* _Exercise objective_
Where the line with "yellow 1x1 brick [305,309,354,375]" appears below, start writing out lines exactly, and finish with the line with "none -> orange 1x1 brick [362,78,419,153]", which is included; write out nothing else.

* _Data provided_
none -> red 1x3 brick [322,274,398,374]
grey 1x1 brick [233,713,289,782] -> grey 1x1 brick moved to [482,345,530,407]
* * *
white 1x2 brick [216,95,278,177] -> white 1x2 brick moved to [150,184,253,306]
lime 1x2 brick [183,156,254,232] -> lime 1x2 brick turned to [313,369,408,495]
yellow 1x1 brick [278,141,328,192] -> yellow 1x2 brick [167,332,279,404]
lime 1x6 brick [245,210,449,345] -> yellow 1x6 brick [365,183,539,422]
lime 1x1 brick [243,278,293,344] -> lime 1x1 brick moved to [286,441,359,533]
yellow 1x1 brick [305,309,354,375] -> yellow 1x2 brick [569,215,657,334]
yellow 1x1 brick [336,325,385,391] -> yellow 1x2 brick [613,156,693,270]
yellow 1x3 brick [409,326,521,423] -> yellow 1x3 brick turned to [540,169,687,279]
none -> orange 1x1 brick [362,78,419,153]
...
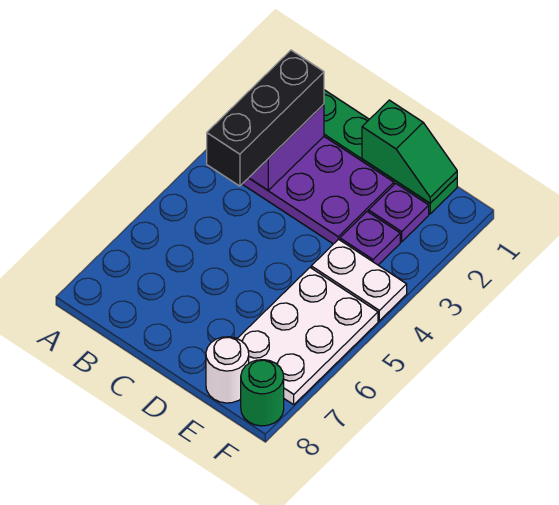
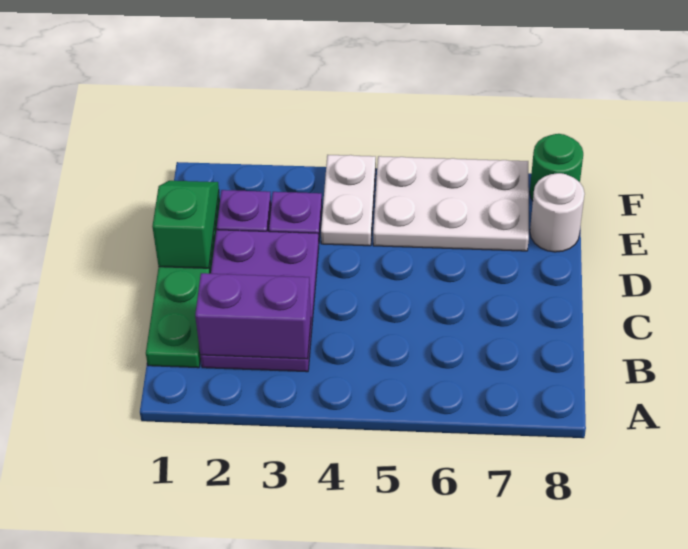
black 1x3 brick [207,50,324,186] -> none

* _Task output_
yellow 1x1 brick [305,309,354,375] -> yellow 1x2 brick [569,215,657,334]
yellow 1x1 brick [336,325,385,391] -> yellow 1x2 brick [613,156,693,270]
yellow 1x3 brick [409,326,521,423] -> yellow 1x3 brick turned to [540,169,687,279]
none -> orange 1x1 brick [362,78,419,153]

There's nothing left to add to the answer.